--- START ---

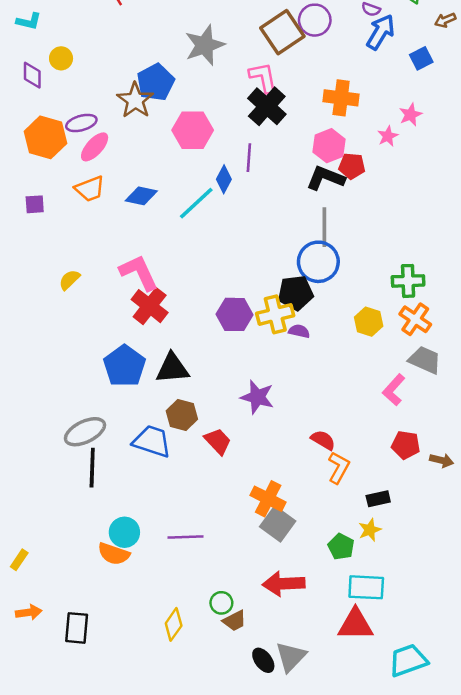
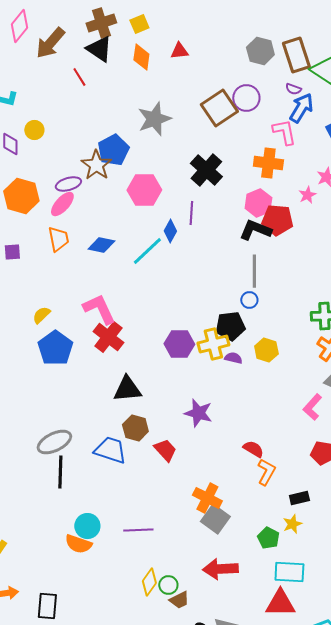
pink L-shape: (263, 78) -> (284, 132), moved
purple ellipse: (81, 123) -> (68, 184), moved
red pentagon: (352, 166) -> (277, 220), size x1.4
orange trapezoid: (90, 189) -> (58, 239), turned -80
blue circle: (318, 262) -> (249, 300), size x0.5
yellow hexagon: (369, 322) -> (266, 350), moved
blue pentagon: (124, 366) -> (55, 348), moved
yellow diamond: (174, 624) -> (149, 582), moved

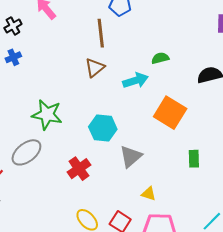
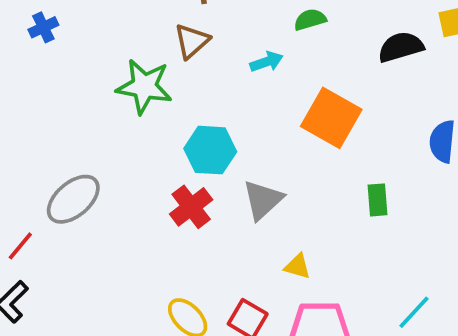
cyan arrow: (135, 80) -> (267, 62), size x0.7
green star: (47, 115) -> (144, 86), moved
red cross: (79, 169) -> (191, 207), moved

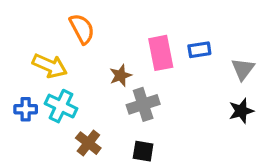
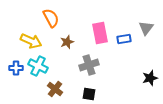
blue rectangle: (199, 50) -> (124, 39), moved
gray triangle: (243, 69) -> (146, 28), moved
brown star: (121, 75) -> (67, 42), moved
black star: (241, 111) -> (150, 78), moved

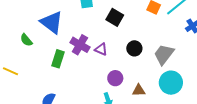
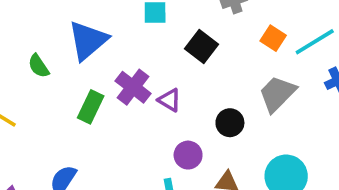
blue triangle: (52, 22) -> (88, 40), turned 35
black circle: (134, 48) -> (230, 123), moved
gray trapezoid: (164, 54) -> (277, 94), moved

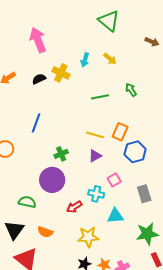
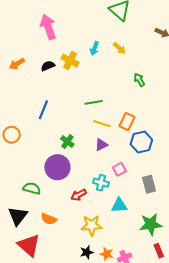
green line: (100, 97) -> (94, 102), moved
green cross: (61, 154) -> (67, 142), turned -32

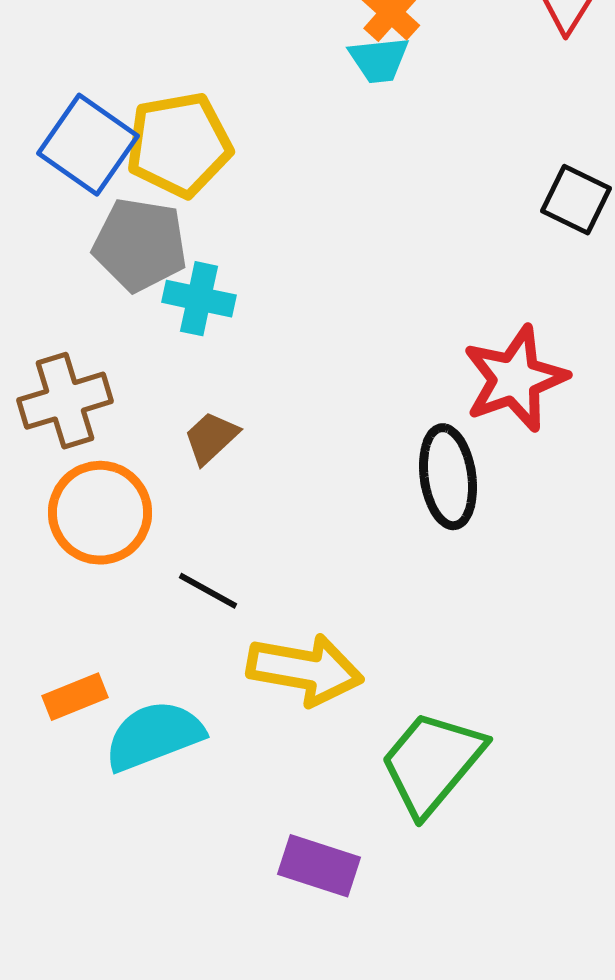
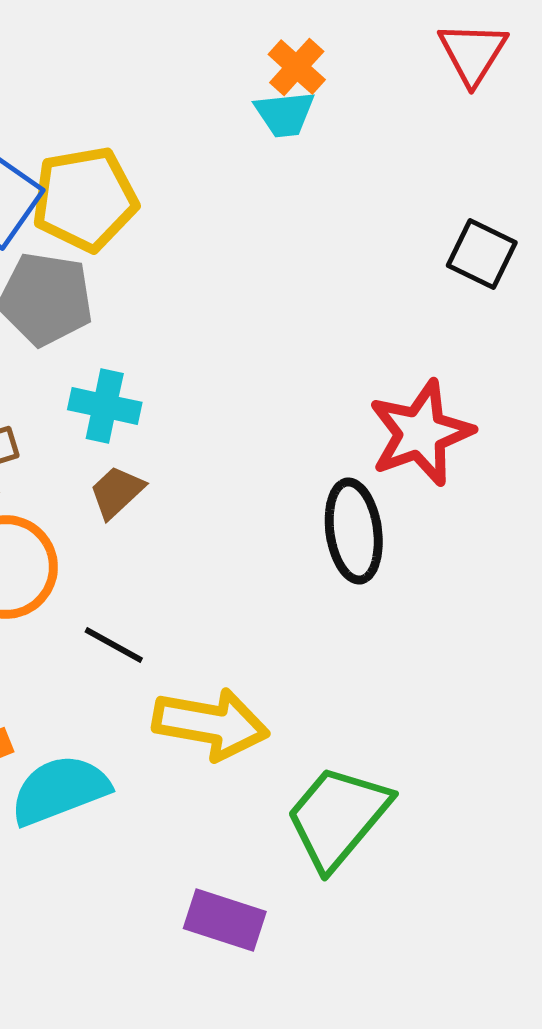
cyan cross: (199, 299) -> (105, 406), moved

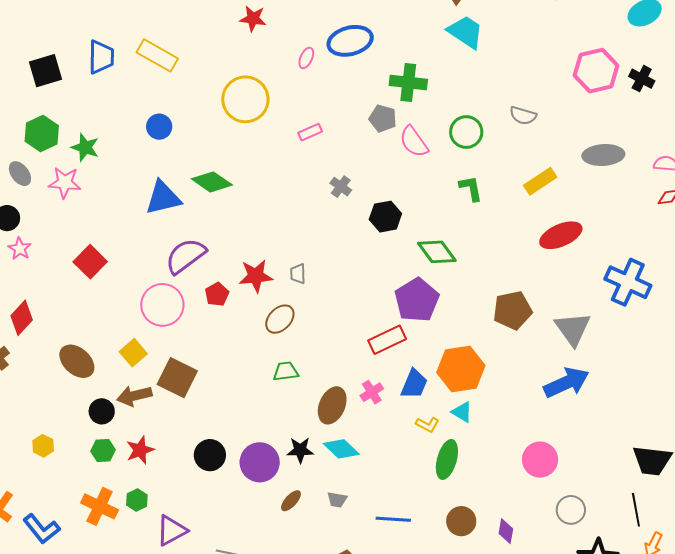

--- END ---
--- START ---

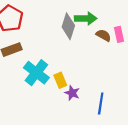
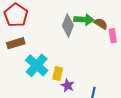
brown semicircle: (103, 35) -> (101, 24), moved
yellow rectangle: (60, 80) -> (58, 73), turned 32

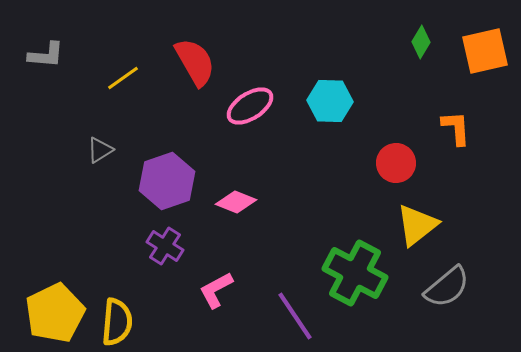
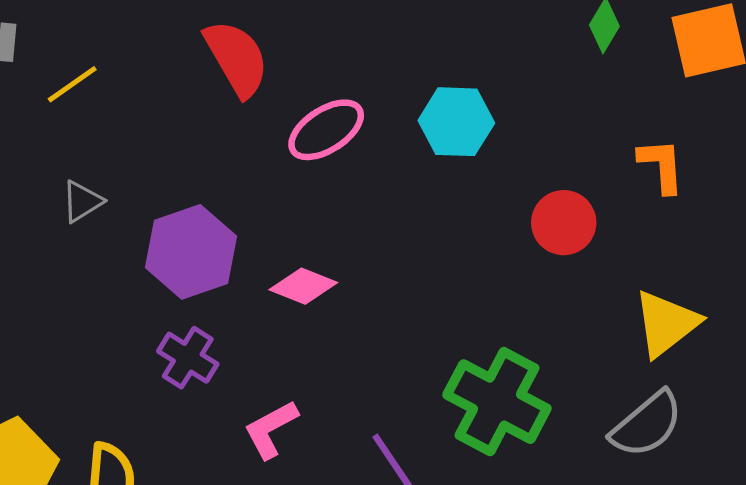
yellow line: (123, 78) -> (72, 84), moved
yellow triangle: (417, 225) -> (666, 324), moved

--- END ---

Show all lines from the records above where the word "cross" occurs.

▶ _RESULT OF THE EXERCISE_:
red cross: (79, 169) -> (191, 207), moved
green cross: (61, 154) -> (67, 142), turned -32
cyan cross: (199, 299) -> (105, 406), moved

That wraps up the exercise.